● WORK ITEM
Quote every line below exactly and skip any picture.

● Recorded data
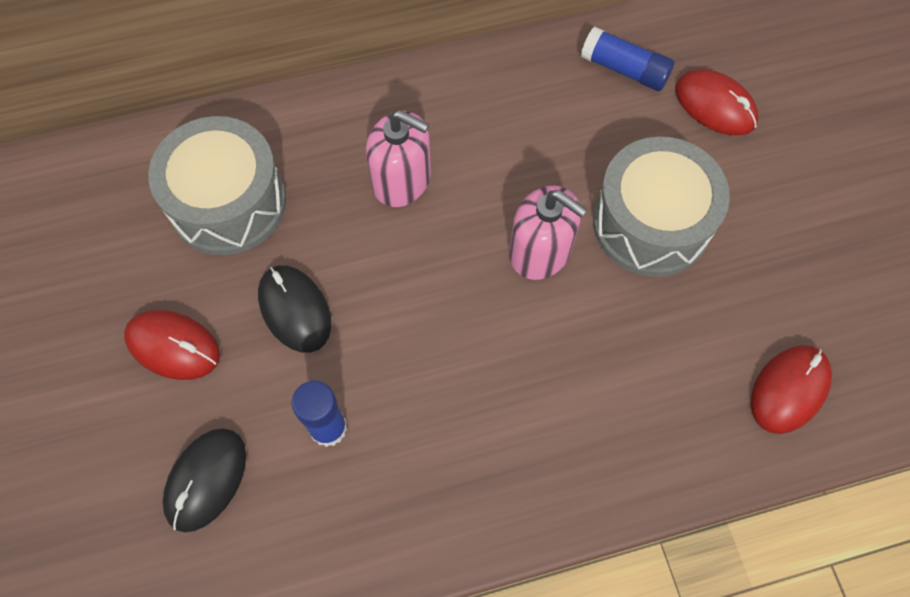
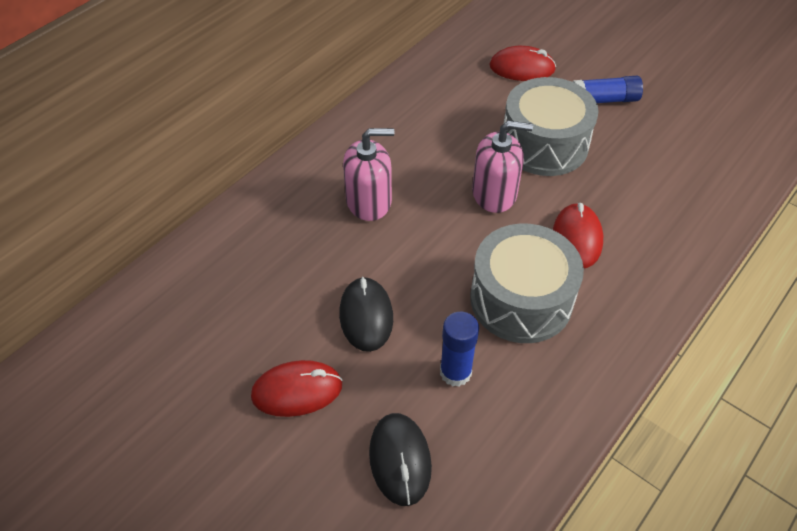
camera: 35 degrees left, 15 degrees down
grey drum [148,116,286,255] -> grey drum moved to [470,224,584,343]
black mouse [258,265,331,353] -> black mouse turned 60 degrees clockwise [339,276,393,352]
blue glue stick [581,27,675,91] -> blue glue stick moved to [572,76,643,103]
red mouse [751,345,832,434] -> red mouse moved to [553,203,603,268]

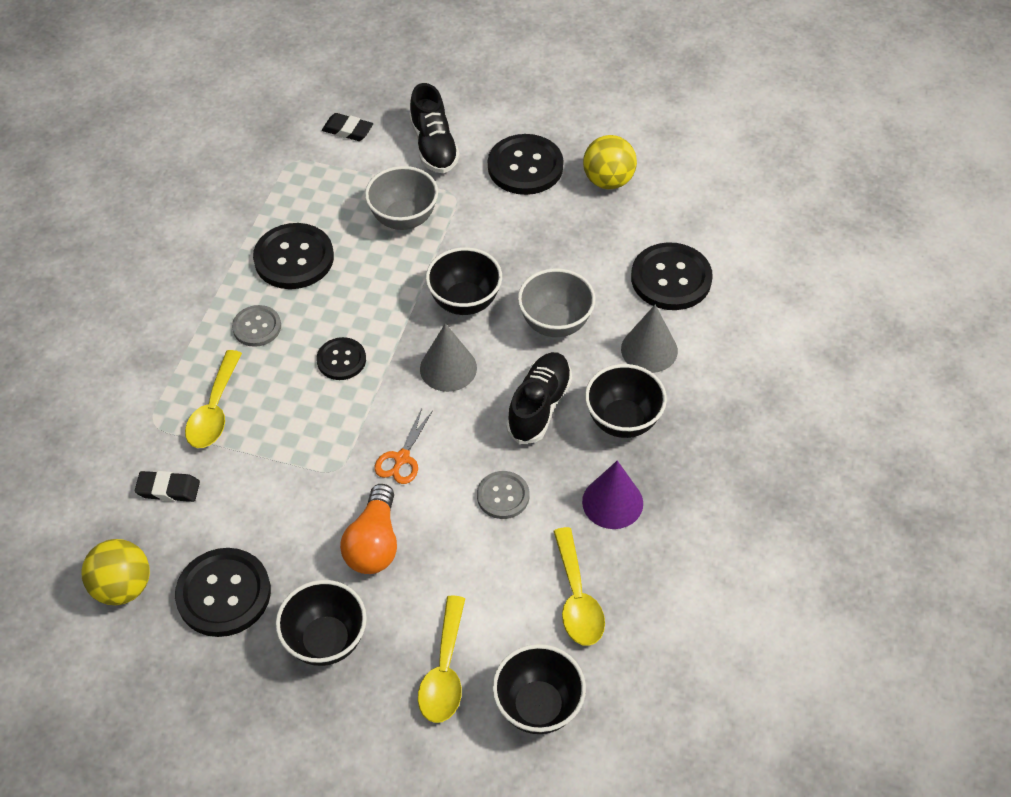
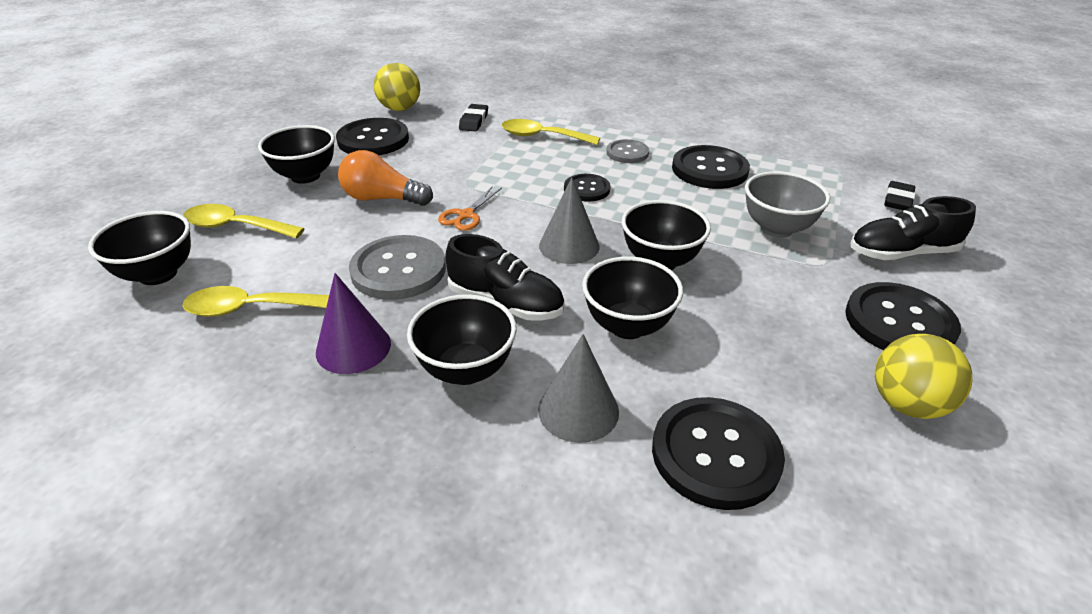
camera: 95 degrees right, 15 degrees down
orange scissors [375,408,432,484] -> orange scissors turned 90 degrees counterclockwise [438,186,502,231]
grey button [477,471,529,519] -> grey button [349,235,446,300], size x1.70
grey bowl [518,268,595,337] -> black bowl [582,256,683,339]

● TASK ANSWER
camera: 35 degrees left, 15 degrees down
grey drum [148,116,286,255] -> grey drum moved to [470,224,584,343]
black mouse [258,265,331,353] -> black mouse turned 60 degrees clockwise [339,276,393,352]
blue glue stick [581,27,675,91] -> blue glue stick moved to [572,76,643,103]
red mouse [751,345,832,434] -> red mouse moved to [553,203,603,268]

camera: 95 degrees right, 15 degrees down
orange scissors [375,408,432,484] -> orange scissors turned 90 degrees counterclockwise [438,186,502,231]
grey button [477,471,529,519] -> grey button [349,235,446,300], size x1.70
grey bowl [518,268,595,337] -> black bowl [582,256,683,339]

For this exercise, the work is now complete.